▶ Problem requirements
Return the data below exactly, please, but drop the pictures.

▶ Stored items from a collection

--- --- ---

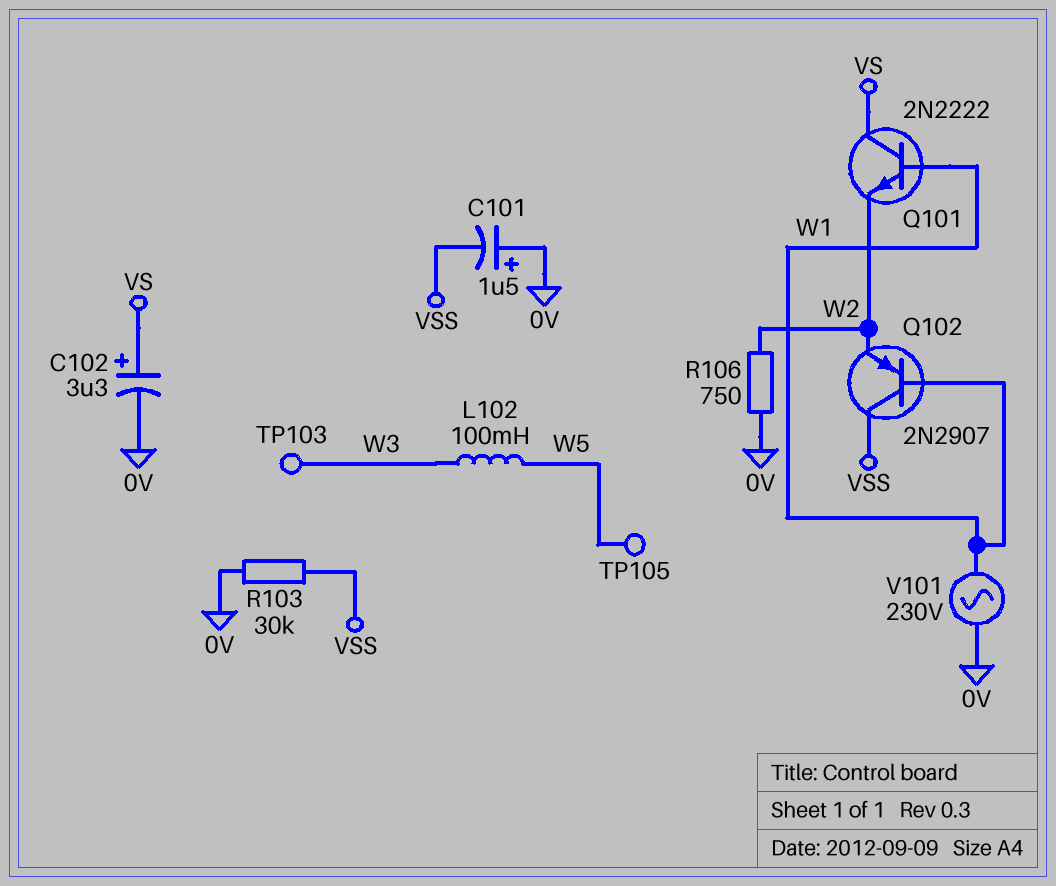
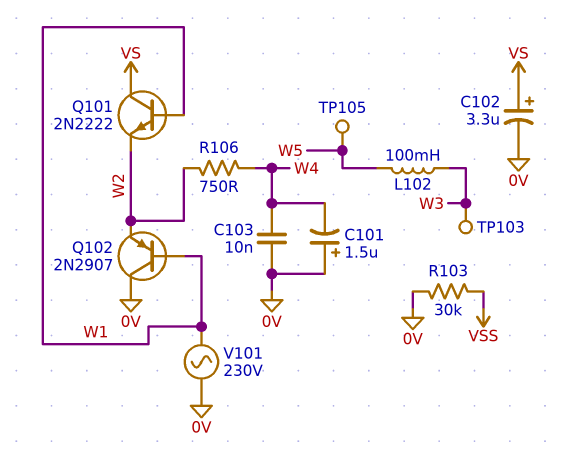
C101: 1.5uF (plus 0V, minus VSS) -> 1.5uF (plus 0V, minus W4)
C103: none -> 10nF (0V, W4)
Q102: PNP 2N2907 (B W1, C VSS, E W2) -> PNP 2N2907 (B W1, C 0V, E W2)
R106: 750 (0V, W2) -> 750 (W2, W4)

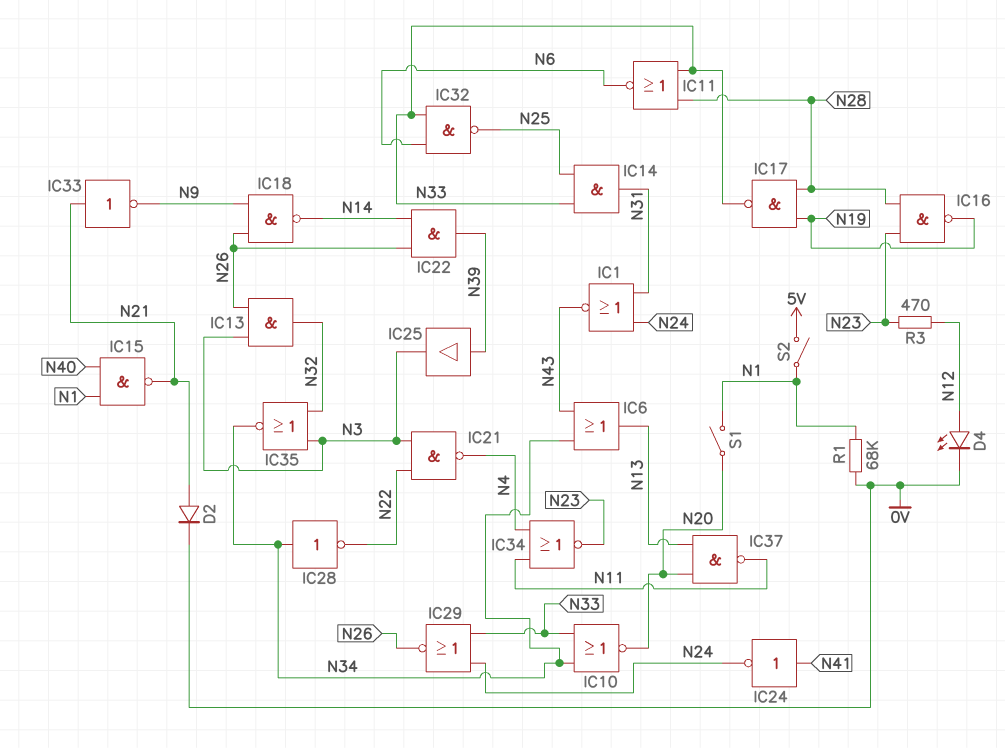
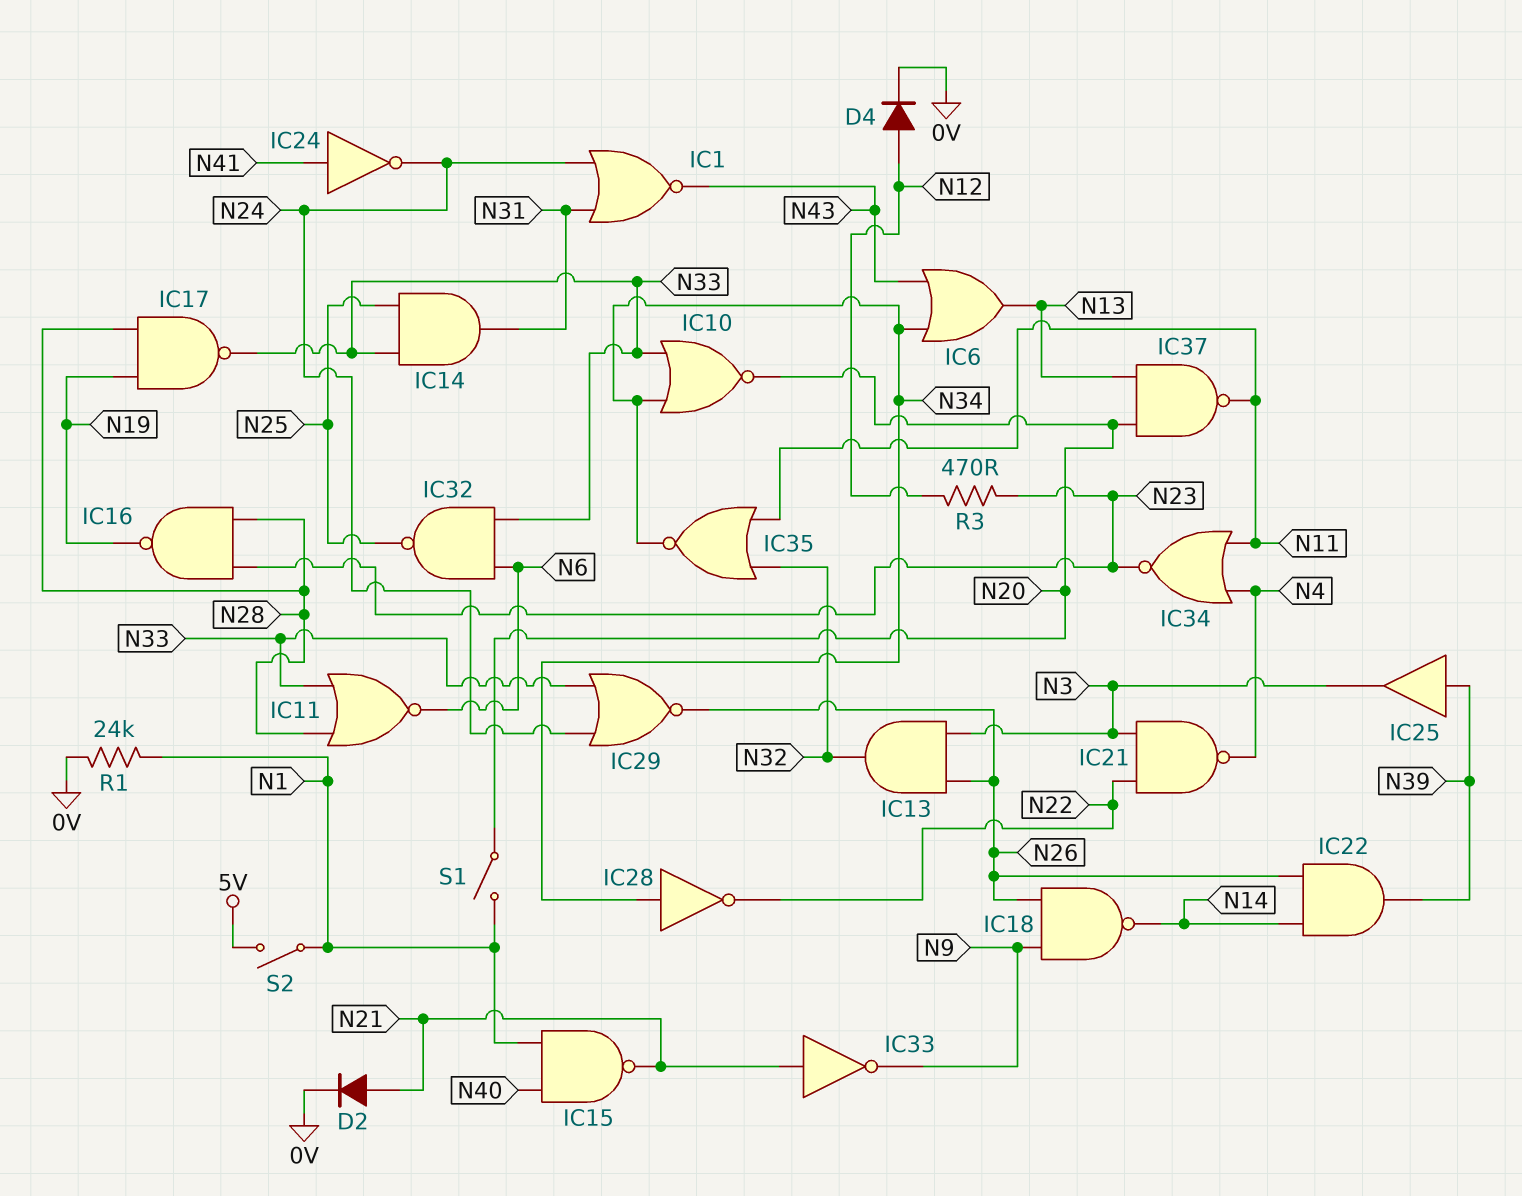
D4: LED (A N12, K 0V) -> diode (A N12, K 0V)
IC35: NOR (in N3, in N32, out N34) -> NOR (in N11, in N32, out N34)
R1: 68k (0V, N1) -> 24k (0V, N1)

--- --- ---

▶ Result
C101: 1.5uF (plus 0V, minus VSS) -> 1.5uF (plus 0V, minus W4)
C103: none -> 10nF (0V, W4)
Q102: PNP 2N2907 (B W1, C VSS, E W2) -> PNP 2N2907 (B W1, C 0V, E W2)
R106: 750 (0V, W2) -> 750 (W2, W4)

D4: LED (A N12, K 0V) -> diode (A N12, K 0V)
IC35: NOR (in N3, in N32, out N34) -> NOR (in N11, in N32, out N34)
R1: 68k (0V, N1) -> 24k (0V, N1)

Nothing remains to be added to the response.